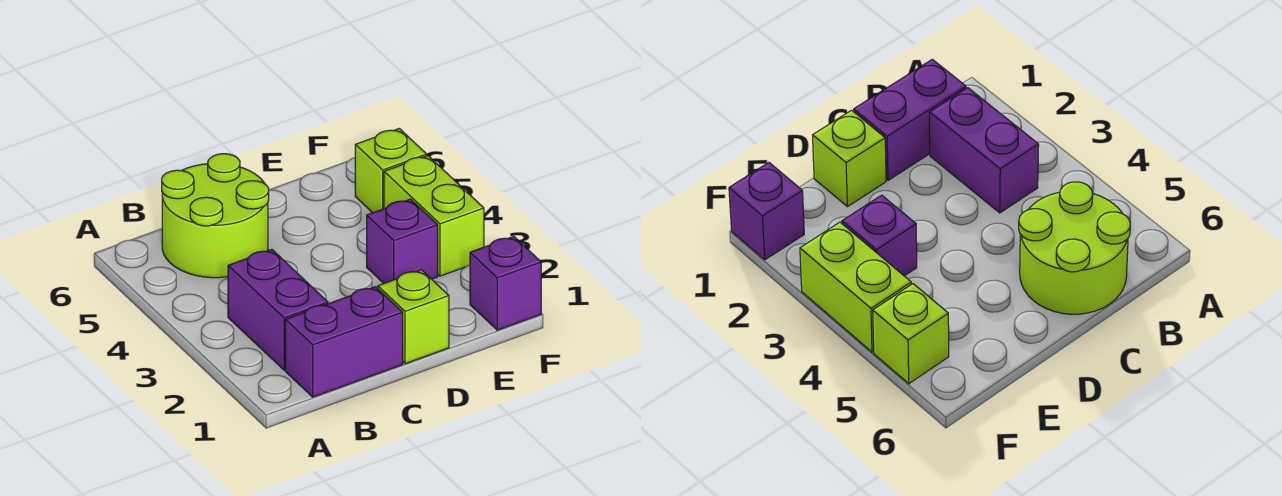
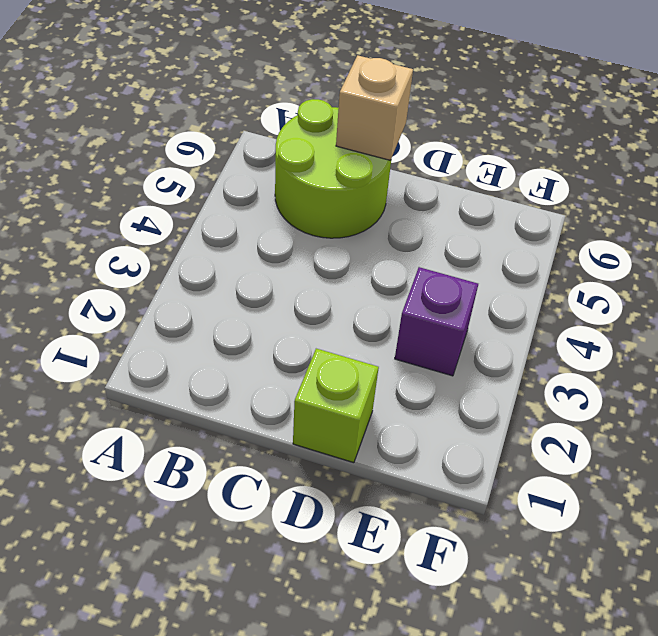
tan brick C6 level 2 -> none
none -> purple brick B1:C1 level 1
none -> purple brick B2:B3 level 1

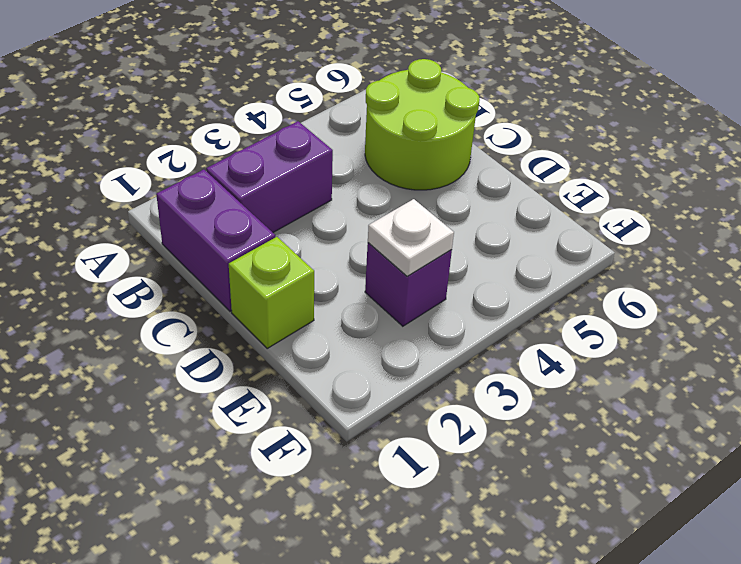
white plate E3 level 2 -> none
none -> purple brick F1 level 1
none -> lime brick F3:F4 level 1

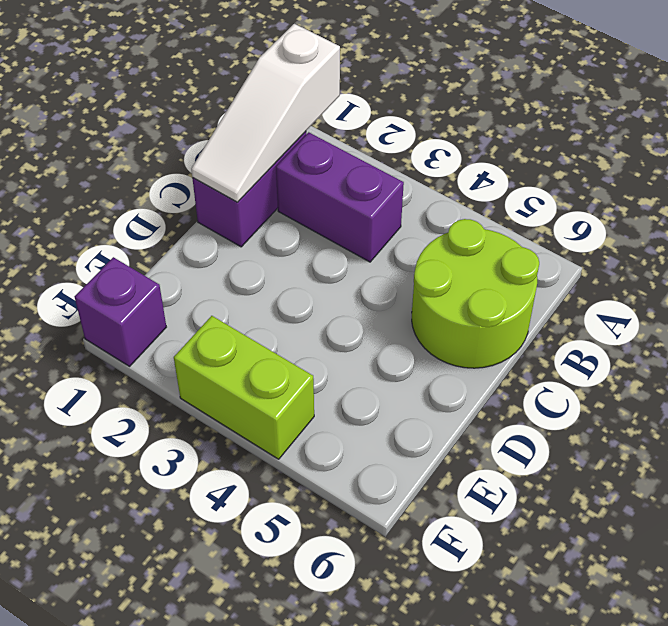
white slope A1:C1 level 2 top A -> none
none -> lime brick D1 level 1
none -> purple brick E3 level 1

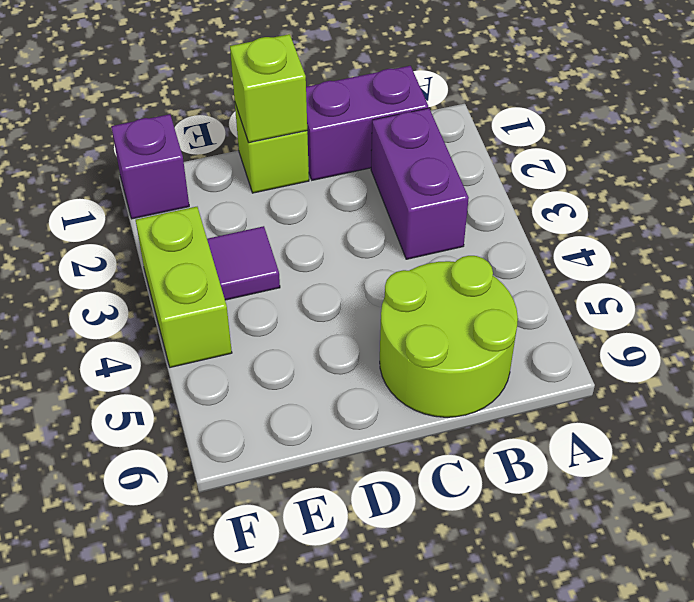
lime brick D1 level 2 -> lime brick F5 level 1
purple tile E3 level 1 -> purple brick E3 level 1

Work task – Count each line of the material that includes "white", and reply with only the count.

Reply – 2